From first line to last, write out the data precisely as shown.

---------- DATA FOR PROCESSING ----------

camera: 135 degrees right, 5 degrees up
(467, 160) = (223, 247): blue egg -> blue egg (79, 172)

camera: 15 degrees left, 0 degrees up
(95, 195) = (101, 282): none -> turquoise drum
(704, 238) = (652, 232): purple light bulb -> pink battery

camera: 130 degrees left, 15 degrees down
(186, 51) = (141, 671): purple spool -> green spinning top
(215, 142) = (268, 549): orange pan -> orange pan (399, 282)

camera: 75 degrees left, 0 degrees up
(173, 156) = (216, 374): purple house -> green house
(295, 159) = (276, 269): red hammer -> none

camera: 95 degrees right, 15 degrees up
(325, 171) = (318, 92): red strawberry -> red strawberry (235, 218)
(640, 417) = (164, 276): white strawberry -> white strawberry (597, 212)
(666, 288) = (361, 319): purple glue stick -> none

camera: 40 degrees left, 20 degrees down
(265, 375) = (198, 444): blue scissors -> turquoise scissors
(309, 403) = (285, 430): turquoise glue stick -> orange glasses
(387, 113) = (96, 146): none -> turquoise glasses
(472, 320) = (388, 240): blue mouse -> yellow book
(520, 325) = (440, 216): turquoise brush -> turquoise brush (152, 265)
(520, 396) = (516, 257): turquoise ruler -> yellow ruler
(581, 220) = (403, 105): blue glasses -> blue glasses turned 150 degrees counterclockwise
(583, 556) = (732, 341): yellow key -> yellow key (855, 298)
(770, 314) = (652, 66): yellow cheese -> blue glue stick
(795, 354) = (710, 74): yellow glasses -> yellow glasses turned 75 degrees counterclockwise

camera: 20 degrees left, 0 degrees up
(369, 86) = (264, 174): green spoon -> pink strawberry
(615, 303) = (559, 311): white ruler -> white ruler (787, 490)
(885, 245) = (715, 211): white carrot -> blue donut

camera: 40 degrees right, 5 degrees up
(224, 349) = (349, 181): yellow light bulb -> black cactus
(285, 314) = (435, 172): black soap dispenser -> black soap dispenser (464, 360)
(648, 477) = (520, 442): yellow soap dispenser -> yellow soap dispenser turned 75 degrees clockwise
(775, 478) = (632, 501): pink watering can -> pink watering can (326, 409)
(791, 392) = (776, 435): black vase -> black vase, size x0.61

----------

## [EXPECTED ANSWER]
camera: 135 degrees right, 5 degrees up
(467, 160) = (223, 247): blue egg -> blue egg (79, 172)

camera: 15 degrees left, 0 degrees up
(95, 195) = (101, 282): none -> turquoise drum
(704, 238) = (652, 232): purple light bulb -> pink battery

camera: 130 degrees left, 15 degrees down
(186, 51) = (141, 671): purple spool -> green spinning top
(215, 142) = (268, 549): orange pan -> orange pan (399, 282)

camera: 75 degrees left, 0 degrees up
(173, 156) = (216, 374): purple house -> green house
(295, 159) = (276, 269): red hammer -> none

camera: 95 degrees right, 15 degrees up
(325, 171) = (318, 92): red strawberry -> red strawberry (235, 218)
(640, 417) = (164, 276): white strawberry -> white strawberry (597, 212)
(666, 288) = (361, 319): purple glue stick -> none

camera: 40 degrees left, 20 degrees down
(265, 375) = (198, 444): blue scissors -> turquoise scissors
(309, 403) = (285, 430): turquoise glue stick -> orange glasses
(387, 113) = (96, 146): none -> turquoise glasses
(472, 320) = (388, 240): blue mouse -> yellow book
(520, 325) = (440, 216): turquoise brush -> turquoise brush (152, 265)
(520, 396) = (516, 257): turquoise ruler -> yellow ruler
(581, 220) = (403, 105): blue glasses -> blue glasses turned 150 degrees counterclockwise
(583, 556) = (732, 341): yellow key -> yellow key (855, 298)
(770, 314) = (652, 66): yellow cheese -> blue glue stick
(795, 354) = (710, 74): yellow glasses -> yellow glasses turned 75 degrees counterclockwise

camera: 20 degrees left, 0 degrees up
(369, 86) = (264, 174): green spoon -> pink strawberry
(615, 303) = (559, 311): white ruler -> white ruler (787, 490)
(885, 245) = (715, 211): white carrot -> blue donut

camera: 40 degrees right, 5 degrees up
(224, 349) = (349, 181): yellow light bulb -> black cactus
(285, 314) = (435, 172): black soap dispenser -> black soap dispenser (464, 360)
(648, 477) = (520, 442): yellow soap dispenser -> yellow soap dispenser turned 75 degrees clockwise
(775, 478) = (632, 501): pink watering can -> pink watering can (326, 409)
(791, 392) = (776, 435): black vase -> black vase, size x0.61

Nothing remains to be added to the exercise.